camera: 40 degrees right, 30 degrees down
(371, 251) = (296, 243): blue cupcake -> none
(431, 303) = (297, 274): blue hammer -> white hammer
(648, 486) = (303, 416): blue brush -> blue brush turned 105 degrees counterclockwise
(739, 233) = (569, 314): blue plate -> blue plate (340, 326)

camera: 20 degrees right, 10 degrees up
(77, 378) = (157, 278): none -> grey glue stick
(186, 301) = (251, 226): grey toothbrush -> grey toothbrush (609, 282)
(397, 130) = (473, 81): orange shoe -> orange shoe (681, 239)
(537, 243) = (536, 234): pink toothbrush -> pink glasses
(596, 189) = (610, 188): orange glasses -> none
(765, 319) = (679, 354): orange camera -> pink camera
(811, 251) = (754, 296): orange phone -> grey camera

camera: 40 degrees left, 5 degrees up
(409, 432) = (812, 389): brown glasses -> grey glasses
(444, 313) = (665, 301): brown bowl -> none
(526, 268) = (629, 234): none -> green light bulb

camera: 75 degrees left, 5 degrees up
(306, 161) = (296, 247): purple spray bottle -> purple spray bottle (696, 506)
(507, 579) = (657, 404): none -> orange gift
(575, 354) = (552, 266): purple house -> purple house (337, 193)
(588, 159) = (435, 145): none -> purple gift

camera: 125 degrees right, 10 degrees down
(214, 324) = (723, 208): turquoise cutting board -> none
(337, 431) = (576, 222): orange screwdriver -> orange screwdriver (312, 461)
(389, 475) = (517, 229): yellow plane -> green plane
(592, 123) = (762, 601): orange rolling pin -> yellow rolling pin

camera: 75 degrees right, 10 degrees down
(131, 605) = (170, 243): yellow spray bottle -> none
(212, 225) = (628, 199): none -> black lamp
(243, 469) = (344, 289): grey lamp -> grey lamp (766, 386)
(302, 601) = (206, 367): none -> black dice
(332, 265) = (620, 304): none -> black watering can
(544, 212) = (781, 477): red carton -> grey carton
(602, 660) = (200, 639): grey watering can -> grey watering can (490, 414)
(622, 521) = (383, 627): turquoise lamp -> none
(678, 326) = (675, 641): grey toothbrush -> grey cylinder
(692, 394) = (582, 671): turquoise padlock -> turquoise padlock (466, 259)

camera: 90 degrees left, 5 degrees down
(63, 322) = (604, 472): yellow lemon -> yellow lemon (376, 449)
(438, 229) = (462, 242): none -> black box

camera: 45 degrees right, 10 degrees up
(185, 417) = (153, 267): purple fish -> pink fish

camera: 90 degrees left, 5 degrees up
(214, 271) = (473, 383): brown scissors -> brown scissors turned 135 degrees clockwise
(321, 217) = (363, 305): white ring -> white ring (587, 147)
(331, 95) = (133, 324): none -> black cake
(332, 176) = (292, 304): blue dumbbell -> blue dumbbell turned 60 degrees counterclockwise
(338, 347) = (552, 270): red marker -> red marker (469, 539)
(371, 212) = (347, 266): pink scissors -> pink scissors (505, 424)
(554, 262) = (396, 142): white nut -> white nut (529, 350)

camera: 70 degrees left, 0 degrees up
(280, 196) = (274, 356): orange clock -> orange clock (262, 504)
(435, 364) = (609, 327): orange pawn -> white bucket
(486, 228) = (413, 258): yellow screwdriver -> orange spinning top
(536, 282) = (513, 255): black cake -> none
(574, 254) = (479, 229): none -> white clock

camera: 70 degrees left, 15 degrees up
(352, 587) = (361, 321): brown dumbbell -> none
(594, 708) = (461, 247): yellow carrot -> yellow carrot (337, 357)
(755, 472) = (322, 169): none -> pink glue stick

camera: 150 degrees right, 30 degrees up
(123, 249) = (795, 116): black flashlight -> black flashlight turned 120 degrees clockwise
◆ ◆ ◆ ◆
### What this task involves
Return only the lines between the one holding "(588, 159) = (435, 145): none -> purple gift" and the one holding "(352, 587) = (361, 321): brown", inclusive, exactly as they appear above.

### Reply to the exercise
(588, 159) = (435, 145): none -> purple gift

camera: 125 degrees right, 10 degrees down
(214, 324) = (723, 208): turquoise cutting board -> none
(337, 431) = (576, 222): orange screwdriver -> orange screwdriver (312, 461)
(389, 475) = (517, 229): yellow plane -> green plane
(592, 123) = (762, 601): orange rolling pin -> yellow rolling pin

camera: 75 degrees right, 10 degrees down
(131, 605) = (170, 243): yellow spray bottle -> none
(212, 225) = (628, 199): none -> black lamp
(243, 469) = (344, 289): grey lamp -> grey lamp (766, 386)
(302, 601) = (206, 367): none -> black dice
(332, 265) = (620, 304): none -> black watering can
(544, 212) = (781, 477): red carton -> grey carton
(602, 660) = (200, 639): grey watering can -> grey watering can (490, 414)
(622, 521) = (383, 627): turquoise lamp -> none
(678, 326) = (675, 641): grey toothbrush -> grey cylinder
(692, 394) = (582, 671): turquoise padlock -> turquoise padlock (466, 259)

camera: 90 degrees left, 5 degrees down
(63, 322) = (604, 472): yellow lemon -> yellow lemon (376, 449)
(438, 229) = (462, 242): none -> black box

camera: 45 degrees right, 10 degrees up
(185, 417) = (153, 267): purple fish -> pink fish

camera: 90 degrees left, 5 degrees up
(214, 271) = (473, 383): brown scissors -> brown scissors turned 135 degrees clockwise
(321, 217) = (363, 305): white ring -> white ring (587, 147)
(331, 95) = (133, 324): none -> black cake
(332, 176) = (292, 304): blue dumbbell -> blue dumbbell turned 60 degrees counterclockwise
(338, 347) = (552, 270): red marker -> red marker (469, 539)
(371, 212) = (347, 266): pink scissors -> pink scissors (505, 424)
(554, 262) = (396, 142): white nut -> white nut (529, 350)

camera: 70 degrees left, 0 degrees up
(280, 196) = (274, 356): orange clock -> orange clock (262, 504)
(435, 364) = (609, 327): orange pawn -> white bucket
(486, 228) = (413, 258): yellow screwdriver -> orange spinning top
(536, 282) = (513, 255): black cake -> none
(574, 254) = (479, 229): none -> white clock

camera: 70 degrees left, 15 degrees up
(352, 587) = (361, 321): brown dumbbell -> none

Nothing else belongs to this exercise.